- WHAT THE TASK ASKS -
The required output is the lines below from the line containing "R1: none -> 33k (G16, Y17)" to the line containing "U19: NOR (in", inclusive, retyped exactly. No other lines belong in it.

- INFORMATION -
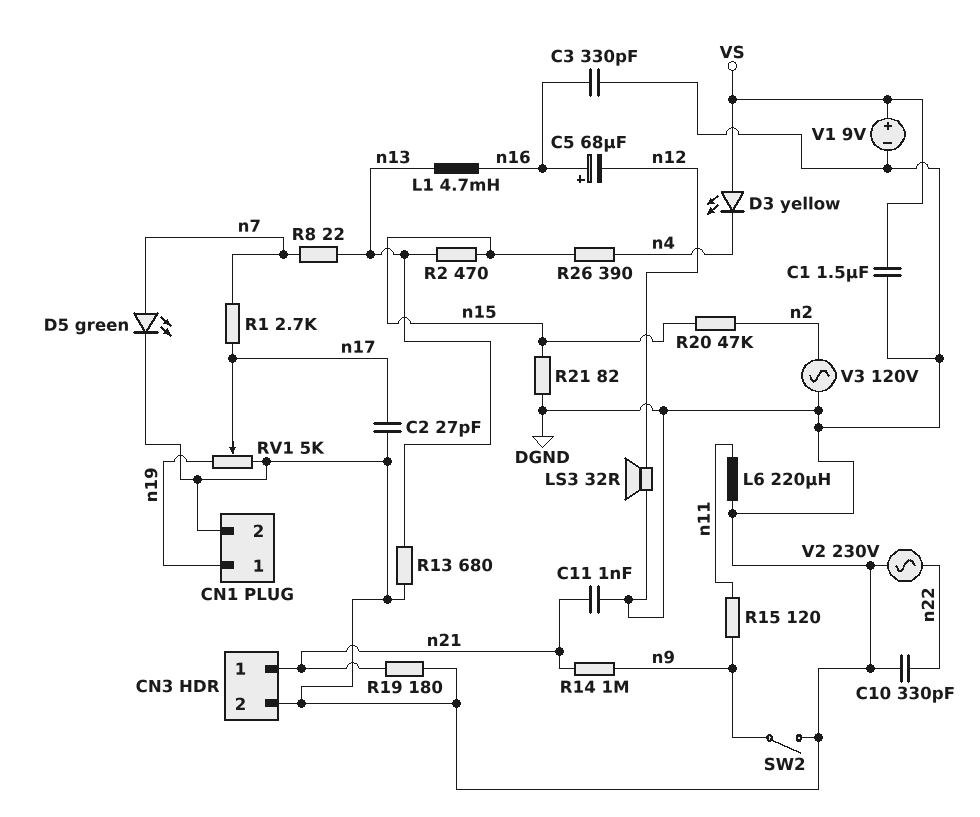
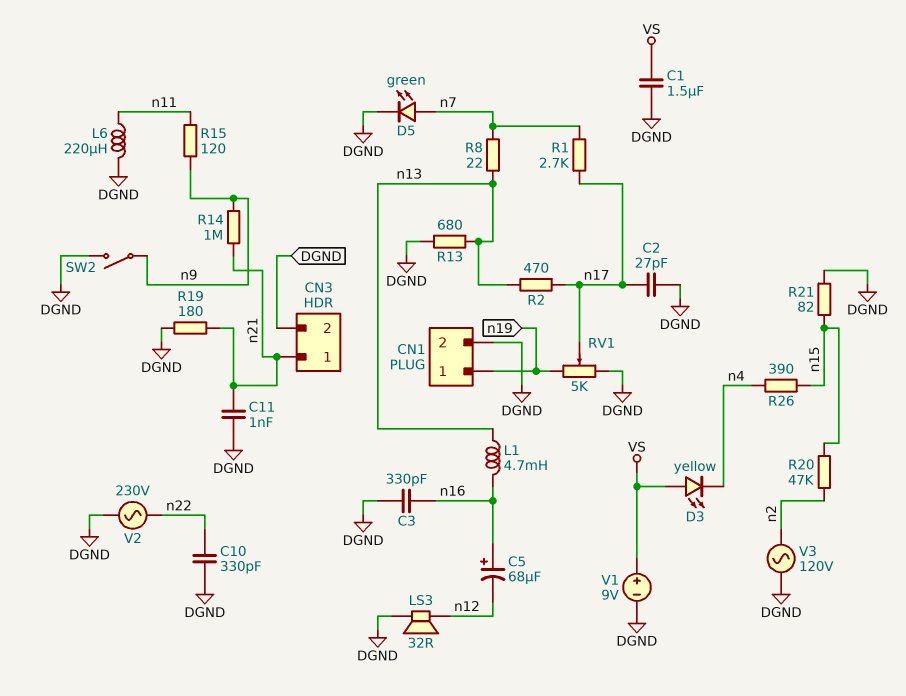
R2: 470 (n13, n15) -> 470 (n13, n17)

--

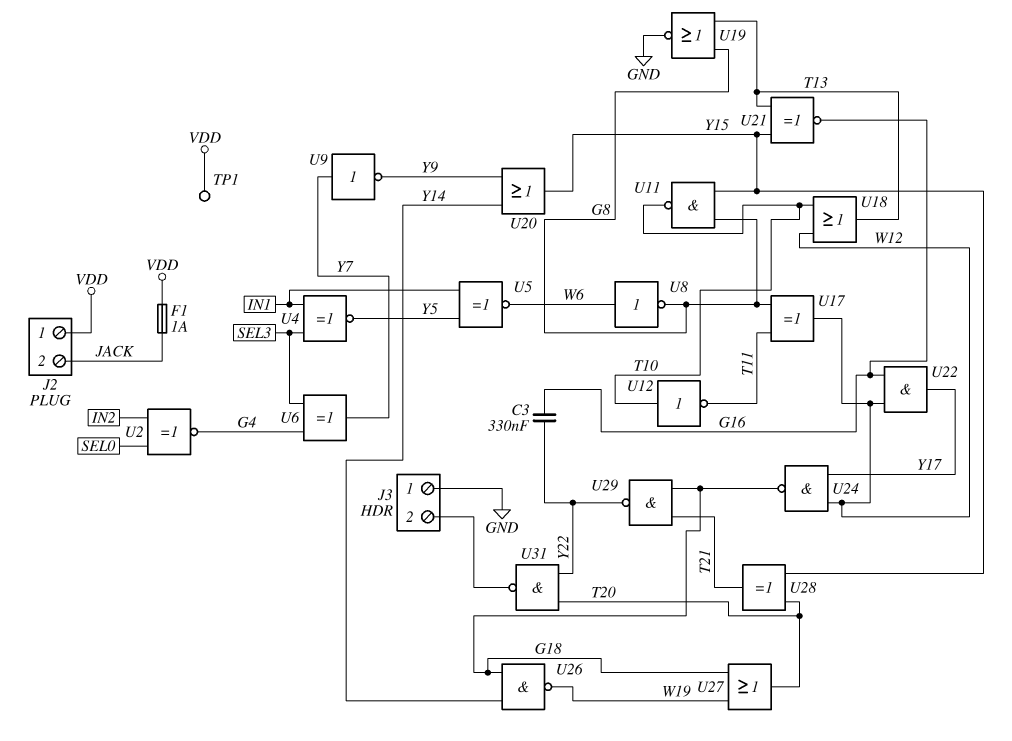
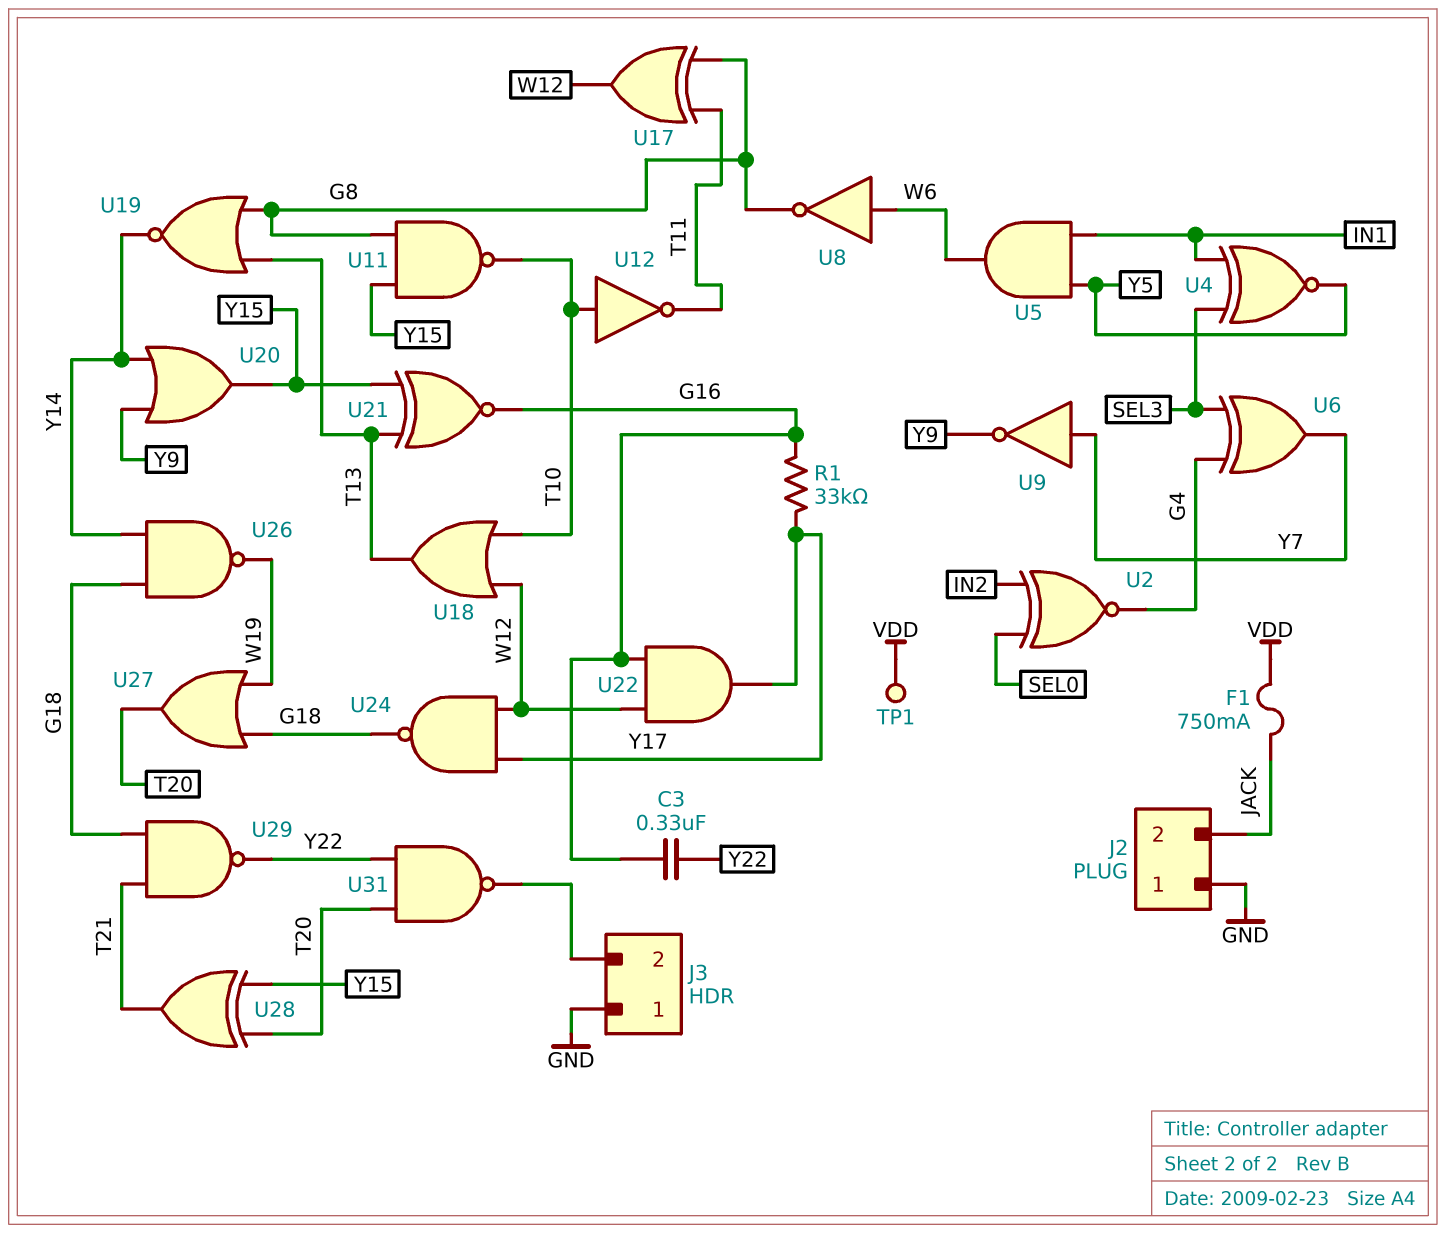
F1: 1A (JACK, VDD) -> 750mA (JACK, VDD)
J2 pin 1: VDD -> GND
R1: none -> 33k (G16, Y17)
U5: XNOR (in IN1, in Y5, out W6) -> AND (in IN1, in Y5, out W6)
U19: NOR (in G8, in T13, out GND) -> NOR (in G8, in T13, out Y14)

- COMPLETED EXERCISE -
R1: none -> 33k (G16, Y17)
U5: XNOR (in IN1, in Y5, out W6) -> AND (in IN1, in Y5, out W6)
U19: NOR (in G8, in T13, out GND) -> NOR (in G8, in T13, out Y14)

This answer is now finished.